===== GIVEN RECORDS =====

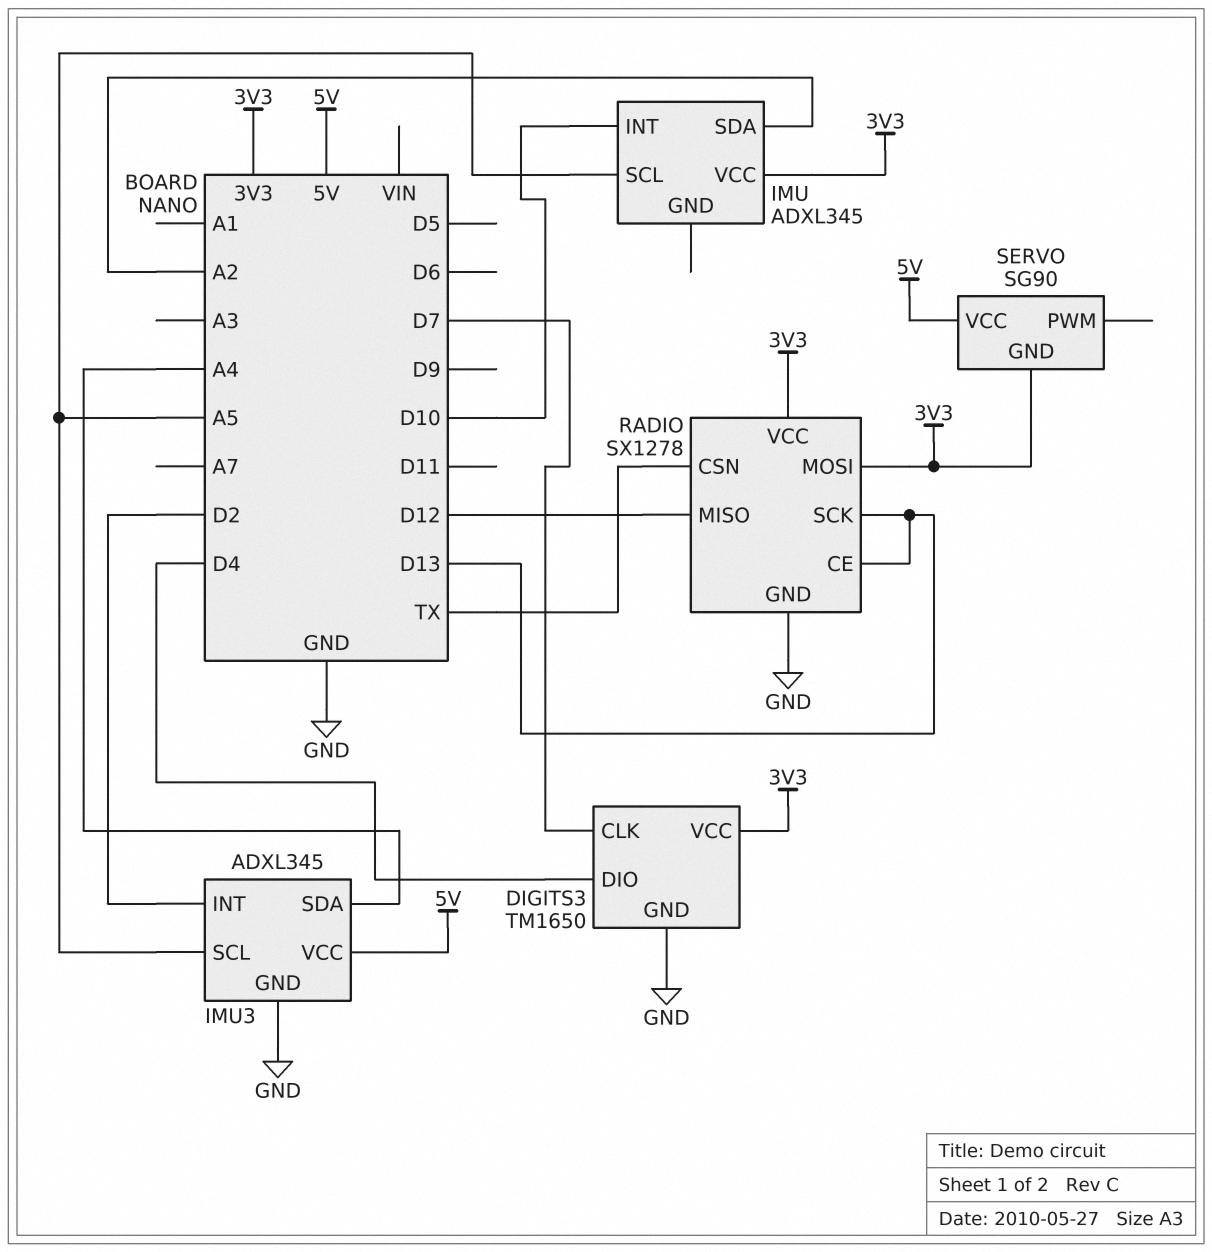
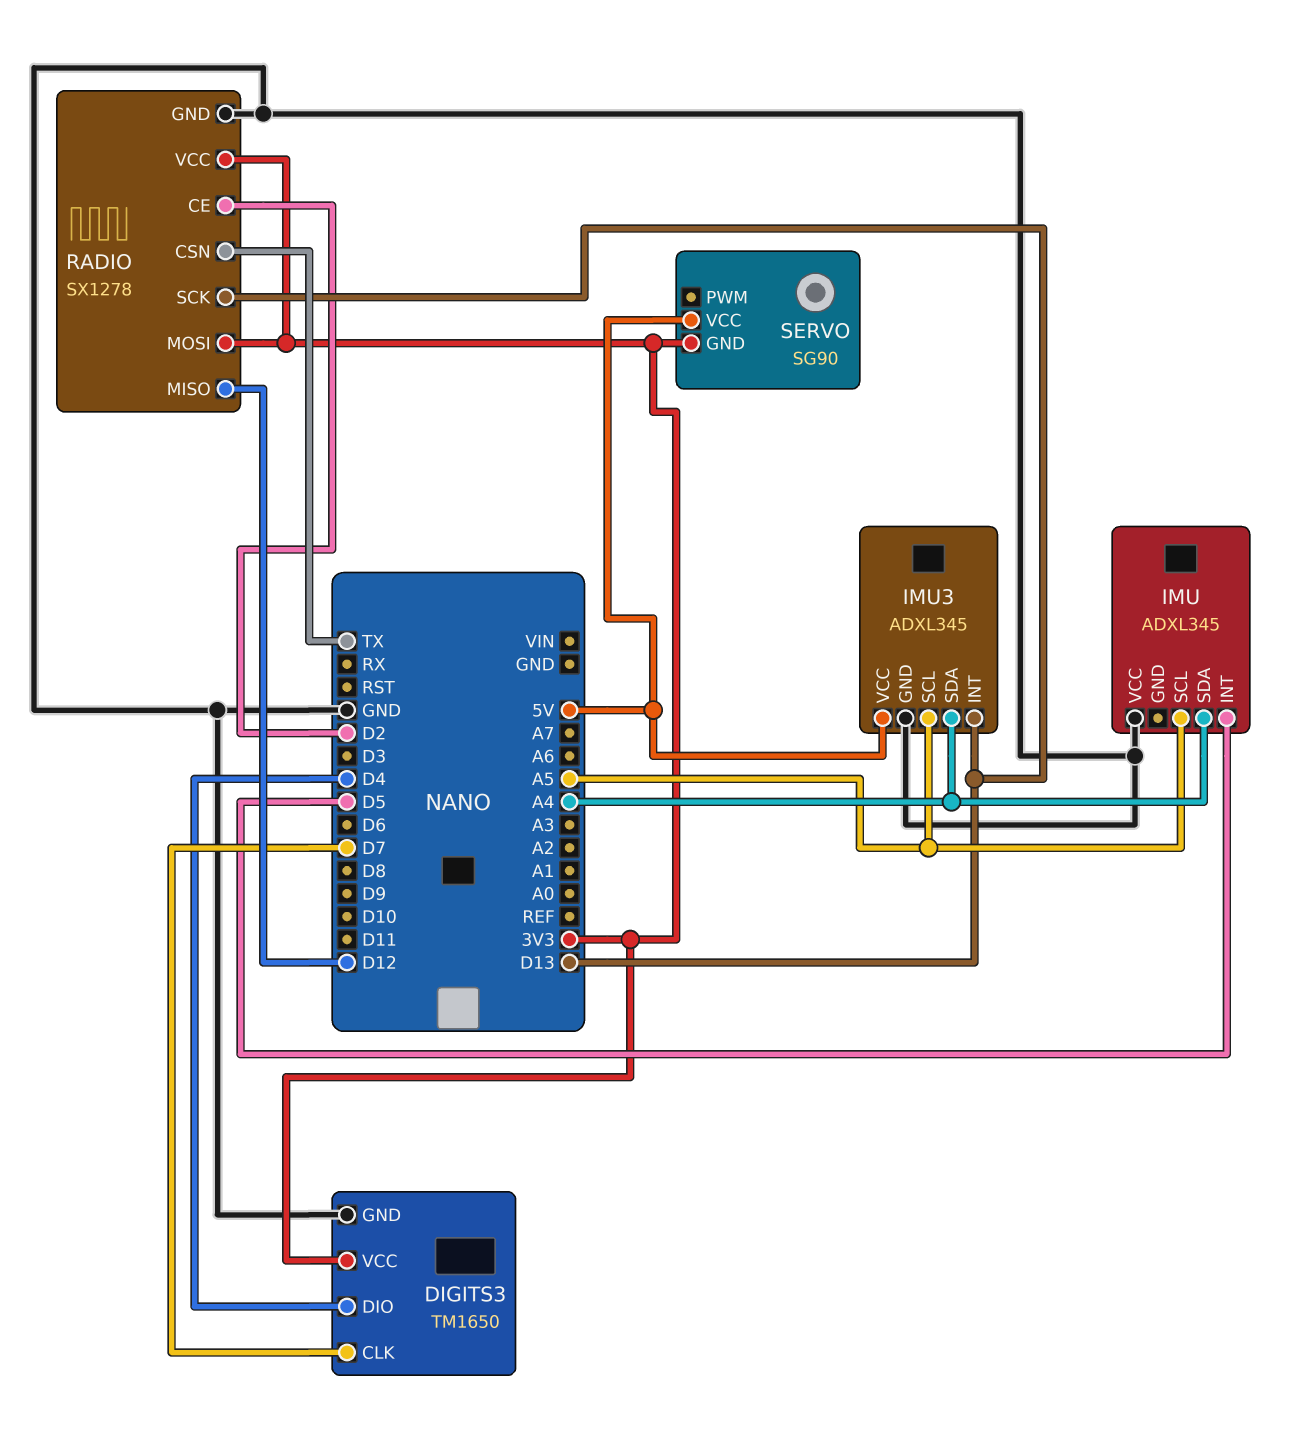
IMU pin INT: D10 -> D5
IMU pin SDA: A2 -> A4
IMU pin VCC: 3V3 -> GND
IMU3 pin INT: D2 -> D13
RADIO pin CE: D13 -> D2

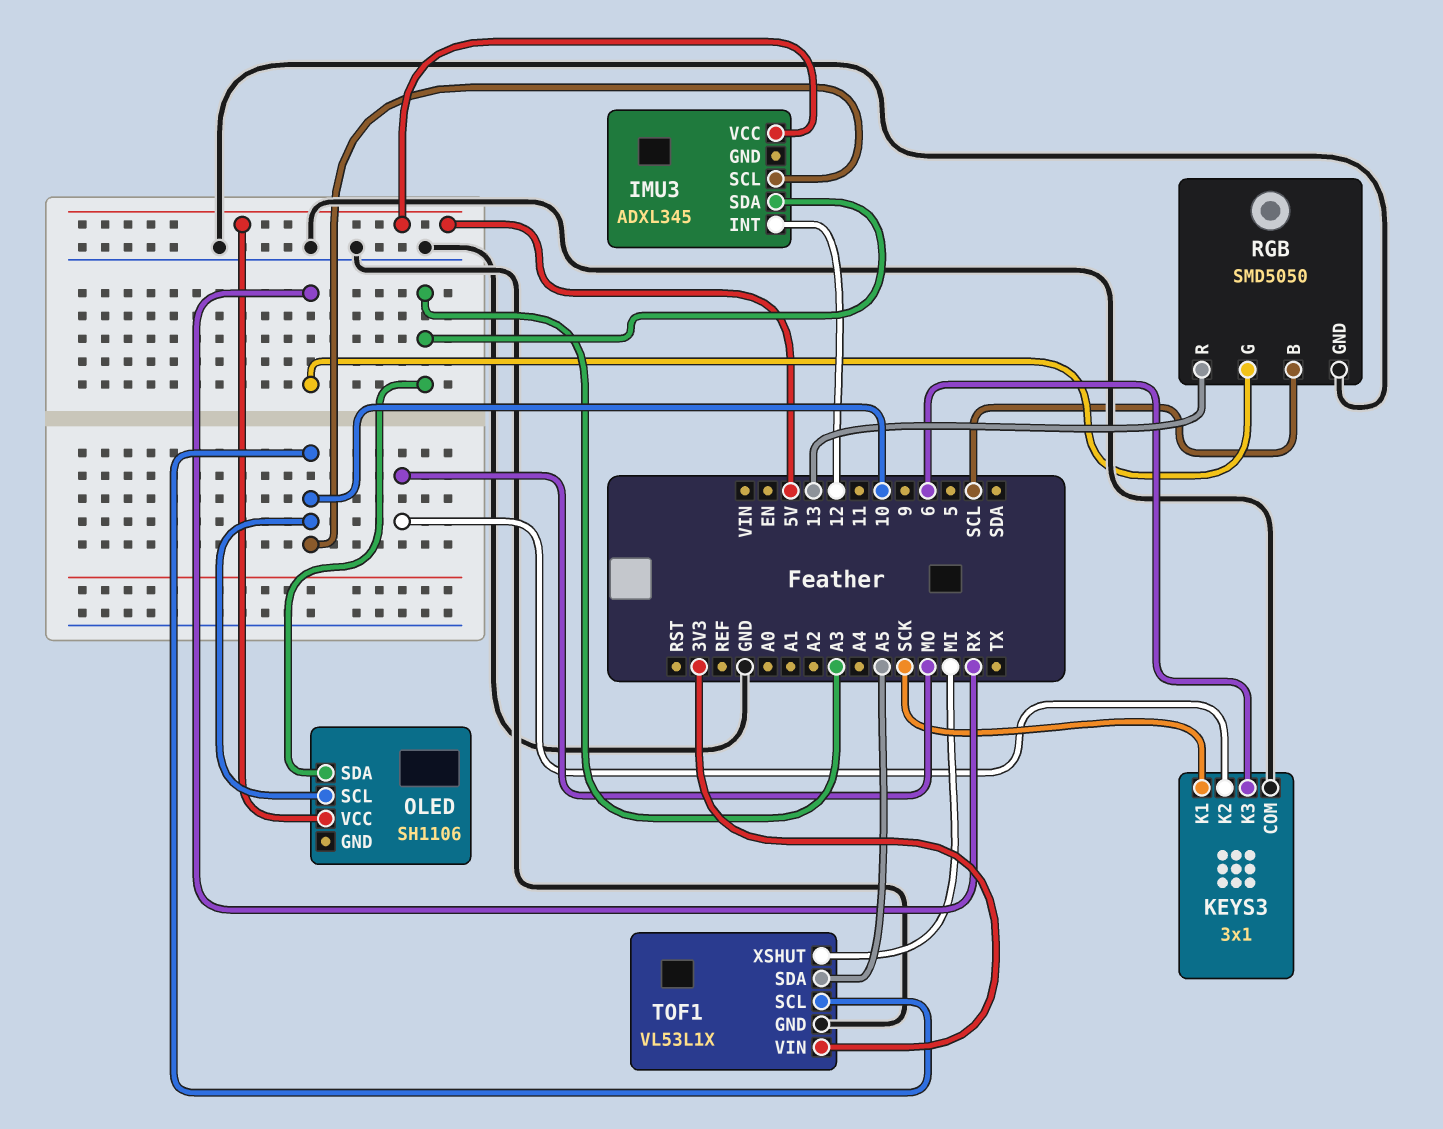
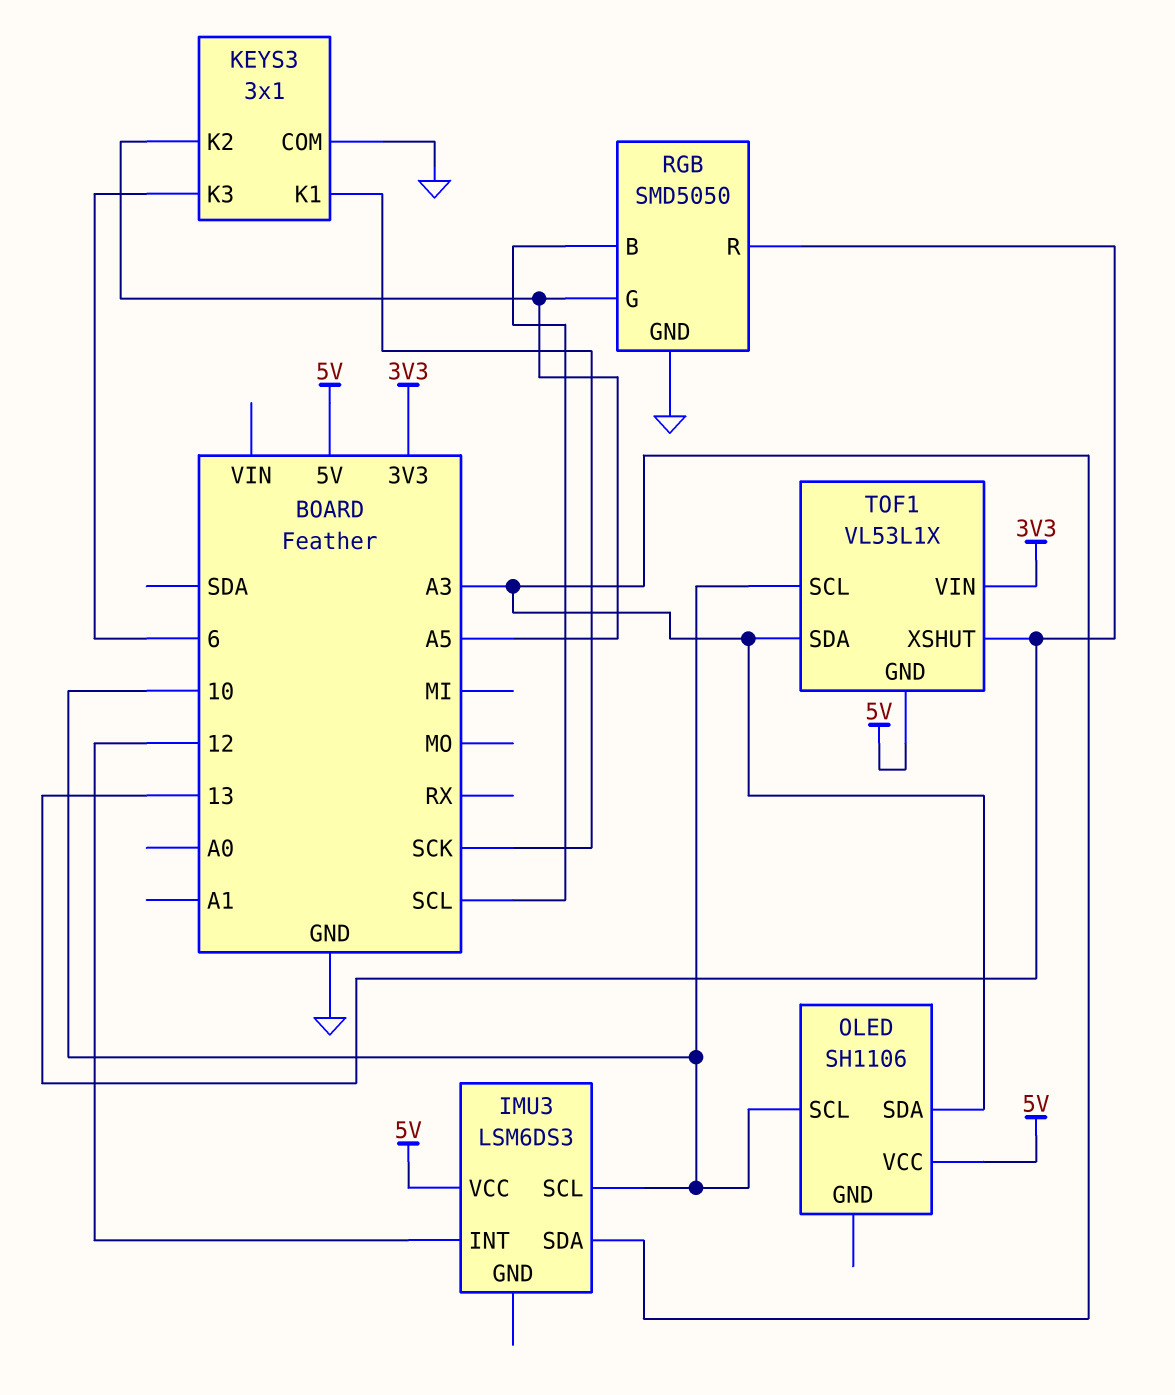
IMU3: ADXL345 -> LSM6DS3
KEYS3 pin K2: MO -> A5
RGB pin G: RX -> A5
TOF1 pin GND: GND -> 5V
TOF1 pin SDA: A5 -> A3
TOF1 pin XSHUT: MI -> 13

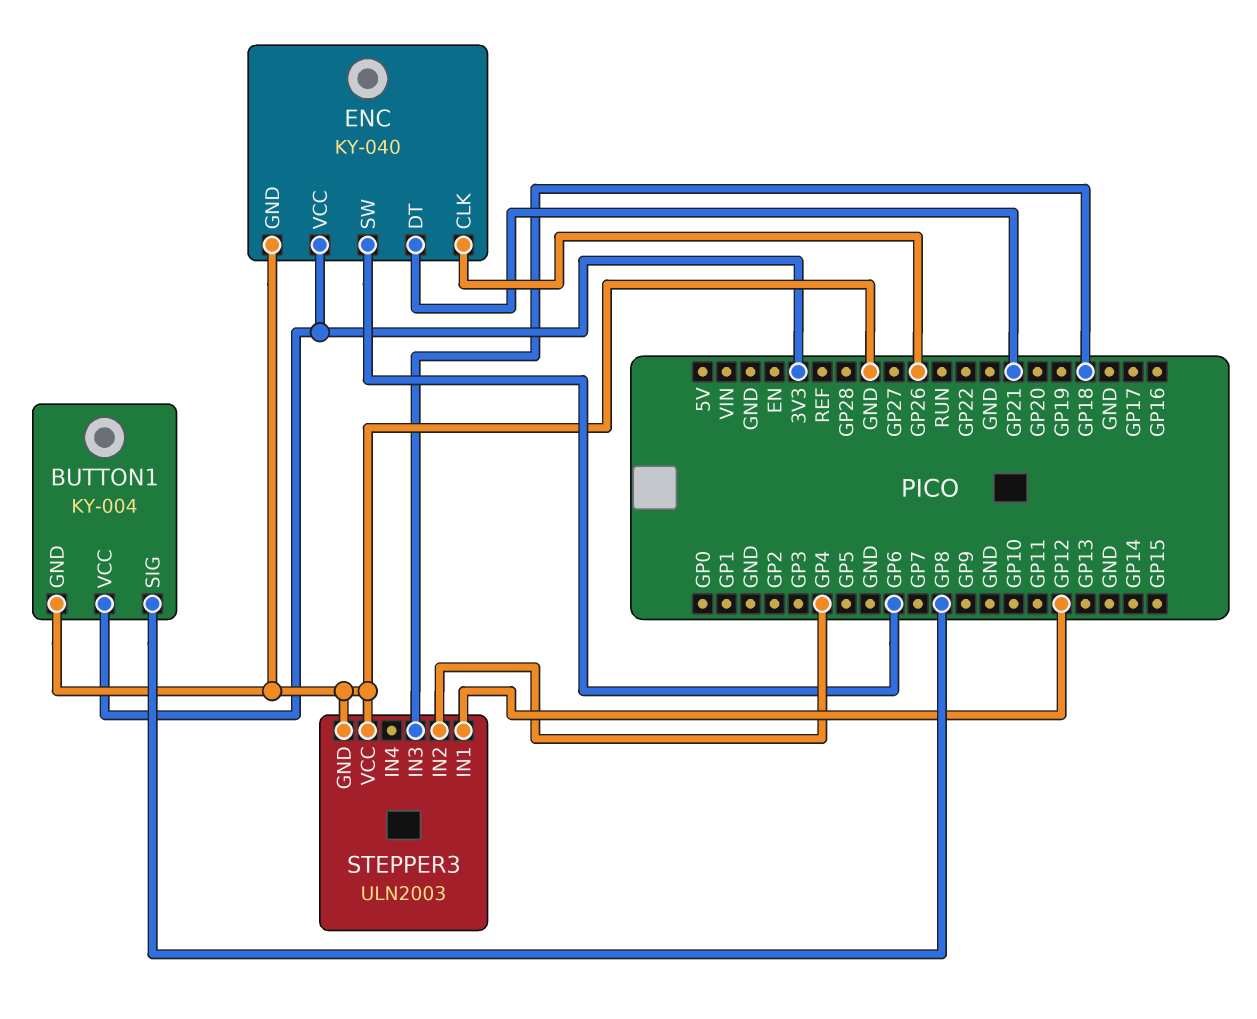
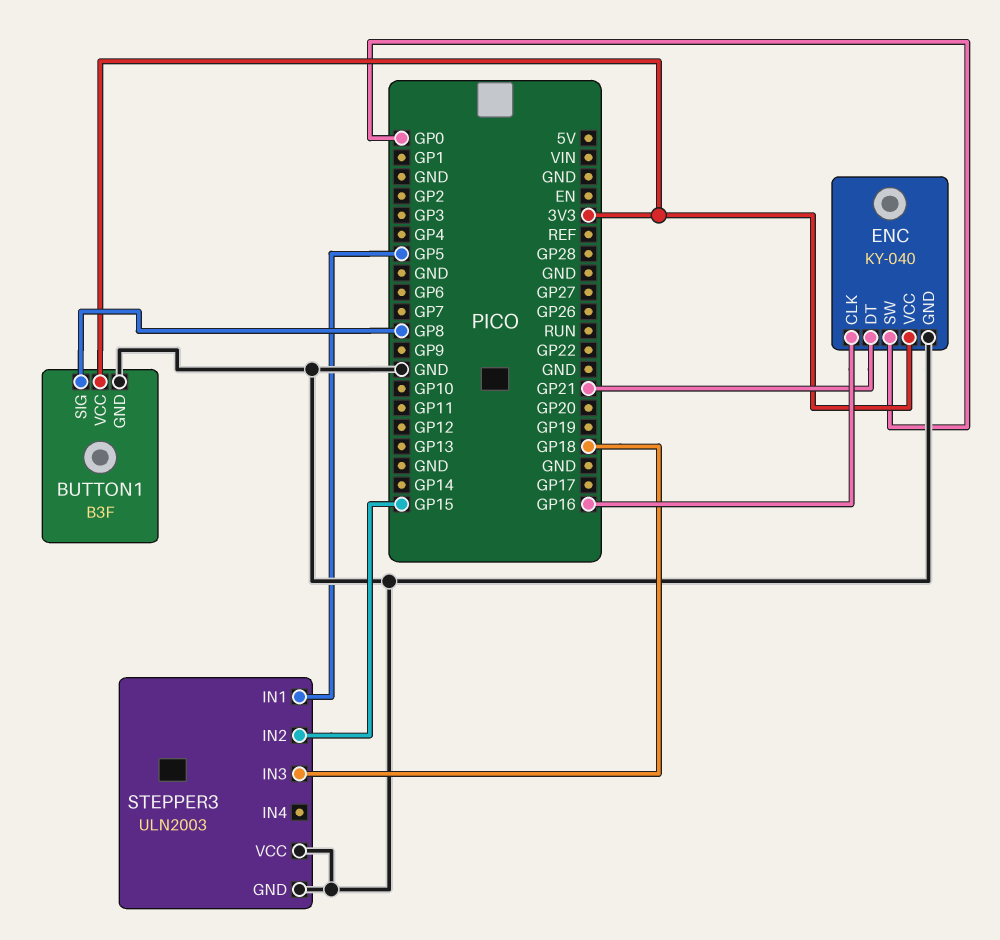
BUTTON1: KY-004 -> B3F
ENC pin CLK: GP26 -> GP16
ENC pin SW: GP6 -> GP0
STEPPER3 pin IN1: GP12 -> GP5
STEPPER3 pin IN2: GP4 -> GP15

=====

* _GOAL OF THE EXERCISE_: Make an exact copy of the listing above. Do not include the pictures.

* _THE COMPLETED TASK_:
IMU pin INT: D10 -> D5
IMU pin SDA: A2 -> A4
IMU pin VCC: 3V3 -> GND
IMU3 pin INT: D2 -> D13
RADIO pin CE: D13 -> D2

IMU3: ADXL345 -> LSM6DS3
KEYS3 pin K2: MO -> A5
RGB pin G: RX -> A5
TOF1 pin GND: GND -> 5V
TOF1 pin SDA: A5 -> A3
TOF1 pin XSHUT: MI -> 13

BUTTON1: KY-004 -> B3F
ENC pin CLK: GP26 -> GP16
ENC pin SW: GP6 -> GP0
STEPPER3 pin IN1: GP12 -> GP5
STEPPER3 pin IN2: GP4 -> GP15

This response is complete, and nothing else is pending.